TASK MATERIAL
========
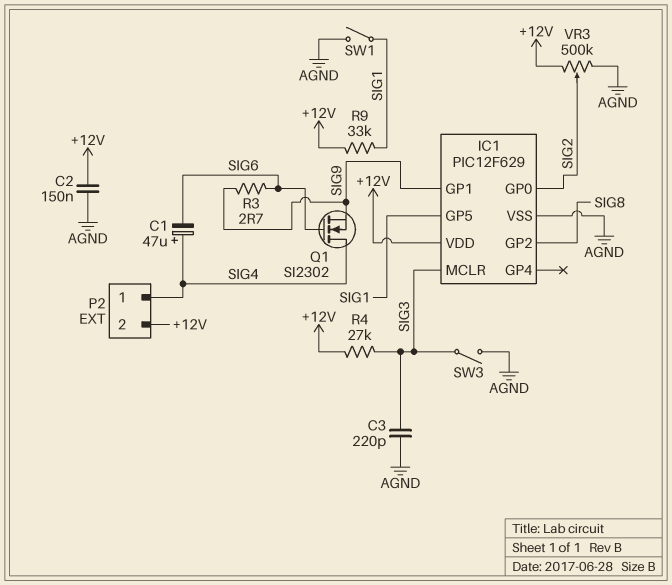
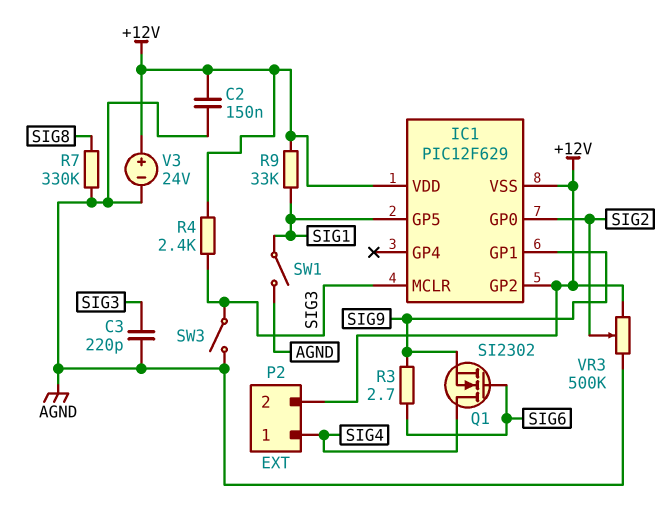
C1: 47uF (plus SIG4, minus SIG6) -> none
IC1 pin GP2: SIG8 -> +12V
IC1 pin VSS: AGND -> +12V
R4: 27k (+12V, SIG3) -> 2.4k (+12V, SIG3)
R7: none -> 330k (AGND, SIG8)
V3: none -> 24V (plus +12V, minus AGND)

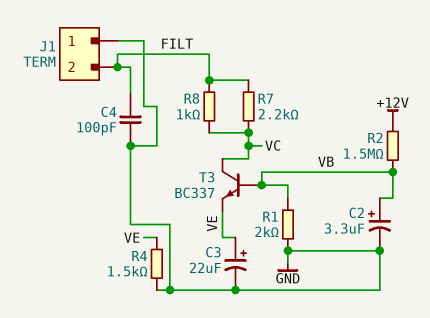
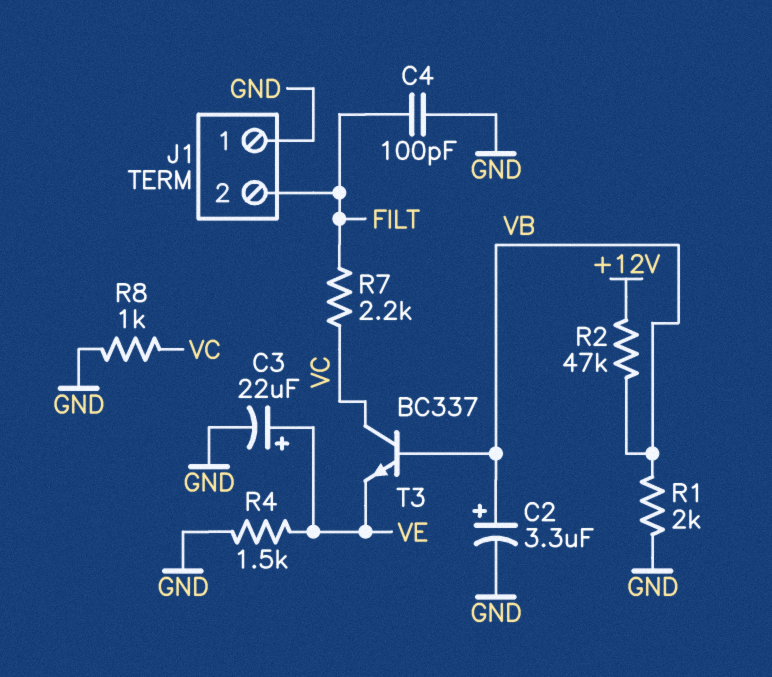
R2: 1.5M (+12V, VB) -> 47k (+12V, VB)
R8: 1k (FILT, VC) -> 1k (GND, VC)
========
PROBLEM DESCRIPTION
Copy the records shown above in their entirety and exactly; images are to be left out.

ANSWER TO THE PROBLEM
C1: 47uF (plus SIG4, minus SIG6) -> none
IC1 pin GP2: SIG8 -> +12V
IC1 pin VSS: AGND -> +12V
R4: 27k (+12V, SIG3) -> 2.4k (+12V, SIG3)
R7: none -> 330k (AGND, SIG8)
V3: none -> 24V (plus +12V, minus AGND)

R2: 1.5M (+12V, VB) -> 47k (+12V, VB)
R8: 1k (FILT, VC) -> 1k (GND, VC)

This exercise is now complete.